• [Your goal]:
The required answer is the data below, restated word for word with images omitted.

• [Available data]:
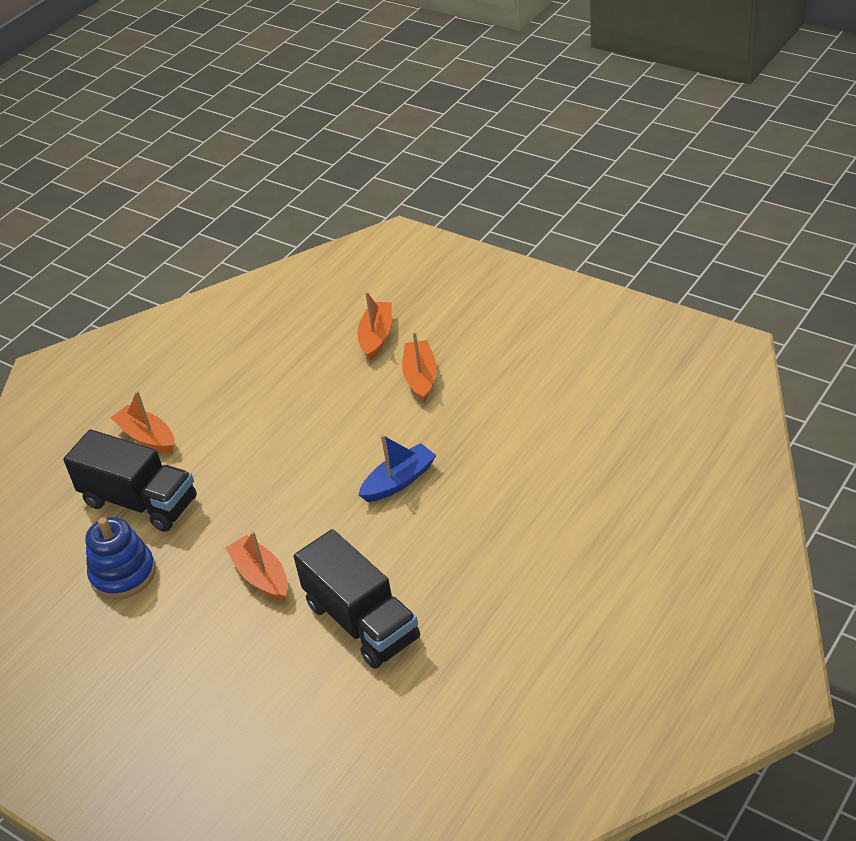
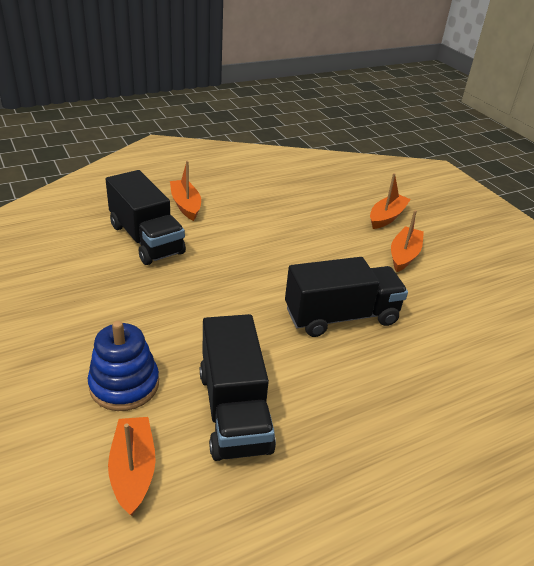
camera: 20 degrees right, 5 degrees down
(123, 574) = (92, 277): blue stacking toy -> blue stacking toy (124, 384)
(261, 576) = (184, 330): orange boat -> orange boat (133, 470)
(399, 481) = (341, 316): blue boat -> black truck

• [Task response]:
camera: 20 degrees right, 5 degrees down
(123, 574) = (92, 277): blue stacking toy -> blue stacking toy (124, 384)
(261, 576) = (184, 330): orange boat -> orange boat (133, 470)
(399, 481) = (341, 316): blue boat -> black truck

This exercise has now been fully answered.